[Spatial relation data]
------------------------------

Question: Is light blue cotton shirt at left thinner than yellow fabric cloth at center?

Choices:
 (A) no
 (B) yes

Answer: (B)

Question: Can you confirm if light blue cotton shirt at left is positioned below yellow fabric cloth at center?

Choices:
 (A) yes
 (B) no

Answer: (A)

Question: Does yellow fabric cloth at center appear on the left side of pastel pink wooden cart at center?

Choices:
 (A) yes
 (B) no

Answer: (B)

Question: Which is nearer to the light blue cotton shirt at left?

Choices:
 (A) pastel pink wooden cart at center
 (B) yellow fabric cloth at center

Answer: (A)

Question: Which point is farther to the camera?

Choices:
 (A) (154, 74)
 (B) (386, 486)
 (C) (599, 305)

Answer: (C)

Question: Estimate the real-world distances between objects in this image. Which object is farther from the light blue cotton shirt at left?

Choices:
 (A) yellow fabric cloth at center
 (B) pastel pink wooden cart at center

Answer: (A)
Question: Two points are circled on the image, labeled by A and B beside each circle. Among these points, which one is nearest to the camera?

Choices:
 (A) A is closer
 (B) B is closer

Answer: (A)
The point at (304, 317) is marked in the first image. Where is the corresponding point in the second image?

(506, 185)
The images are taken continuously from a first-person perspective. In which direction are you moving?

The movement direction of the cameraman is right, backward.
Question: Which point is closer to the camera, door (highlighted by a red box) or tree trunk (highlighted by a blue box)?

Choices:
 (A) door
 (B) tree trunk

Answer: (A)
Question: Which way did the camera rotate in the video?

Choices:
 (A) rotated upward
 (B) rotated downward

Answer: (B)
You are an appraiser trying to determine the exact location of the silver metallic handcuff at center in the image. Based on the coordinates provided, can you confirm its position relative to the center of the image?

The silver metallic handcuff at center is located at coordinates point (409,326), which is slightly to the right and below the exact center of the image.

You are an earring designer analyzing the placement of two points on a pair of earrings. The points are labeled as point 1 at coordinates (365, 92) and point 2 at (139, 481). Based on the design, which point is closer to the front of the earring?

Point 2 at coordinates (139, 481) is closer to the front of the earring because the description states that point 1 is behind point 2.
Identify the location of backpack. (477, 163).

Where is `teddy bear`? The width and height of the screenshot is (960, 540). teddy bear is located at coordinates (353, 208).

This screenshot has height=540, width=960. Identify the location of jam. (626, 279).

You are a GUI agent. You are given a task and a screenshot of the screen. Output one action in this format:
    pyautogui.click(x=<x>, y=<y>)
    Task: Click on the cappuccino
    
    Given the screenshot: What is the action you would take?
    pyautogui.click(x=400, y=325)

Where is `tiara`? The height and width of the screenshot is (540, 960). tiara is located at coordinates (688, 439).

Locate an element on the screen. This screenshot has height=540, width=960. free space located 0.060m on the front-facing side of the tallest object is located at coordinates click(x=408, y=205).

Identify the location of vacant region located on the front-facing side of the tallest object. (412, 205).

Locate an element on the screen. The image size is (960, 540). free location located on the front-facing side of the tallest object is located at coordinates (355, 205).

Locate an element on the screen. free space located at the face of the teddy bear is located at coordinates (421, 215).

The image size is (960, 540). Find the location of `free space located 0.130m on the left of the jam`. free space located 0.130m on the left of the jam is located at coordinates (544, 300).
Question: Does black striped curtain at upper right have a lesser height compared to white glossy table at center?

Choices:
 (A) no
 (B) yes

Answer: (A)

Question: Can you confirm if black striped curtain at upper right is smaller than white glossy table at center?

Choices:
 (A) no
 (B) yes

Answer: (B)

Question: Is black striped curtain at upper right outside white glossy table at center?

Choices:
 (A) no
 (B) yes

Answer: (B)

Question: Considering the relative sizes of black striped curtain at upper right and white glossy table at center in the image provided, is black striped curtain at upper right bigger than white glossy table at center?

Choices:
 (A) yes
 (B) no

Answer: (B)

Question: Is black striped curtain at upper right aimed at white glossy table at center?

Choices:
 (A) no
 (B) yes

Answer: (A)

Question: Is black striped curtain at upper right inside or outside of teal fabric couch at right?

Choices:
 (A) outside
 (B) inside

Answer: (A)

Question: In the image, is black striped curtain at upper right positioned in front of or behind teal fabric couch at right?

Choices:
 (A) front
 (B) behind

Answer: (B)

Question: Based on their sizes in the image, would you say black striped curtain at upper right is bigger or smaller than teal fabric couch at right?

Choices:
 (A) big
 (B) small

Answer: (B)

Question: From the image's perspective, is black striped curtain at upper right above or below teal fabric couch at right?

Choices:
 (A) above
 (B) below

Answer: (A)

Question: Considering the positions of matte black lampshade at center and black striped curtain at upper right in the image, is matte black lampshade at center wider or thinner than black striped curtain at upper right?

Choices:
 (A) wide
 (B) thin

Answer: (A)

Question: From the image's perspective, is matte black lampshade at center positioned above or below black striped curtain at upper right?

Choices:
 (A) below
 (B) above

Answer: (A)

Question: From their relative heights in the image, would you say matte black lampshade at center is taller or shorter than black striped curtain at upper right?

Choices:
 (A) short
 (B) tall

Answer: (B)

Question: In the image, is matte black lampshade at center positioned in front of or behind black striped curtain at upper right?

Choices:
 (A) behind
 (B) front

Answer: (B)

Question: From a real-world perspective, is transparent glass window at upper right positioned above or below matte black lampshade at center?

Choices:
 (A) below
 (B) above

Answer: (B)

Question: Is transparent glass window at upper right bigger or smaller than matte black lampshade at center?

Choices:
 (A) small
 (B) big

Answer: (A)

------------------------------

◆ **To be done**
Collect every line in the records above that contains the string "bear", treating uppercase and lowercase as different.

◆ **The solution**
Where is `teddy bear`? The width and height of the screenshot is (960, 540). teddy bear is located at coordinates (353, 208).
Locate an element on the screen. free space located at the face of the teddy bear is located at coordinates (421, 215).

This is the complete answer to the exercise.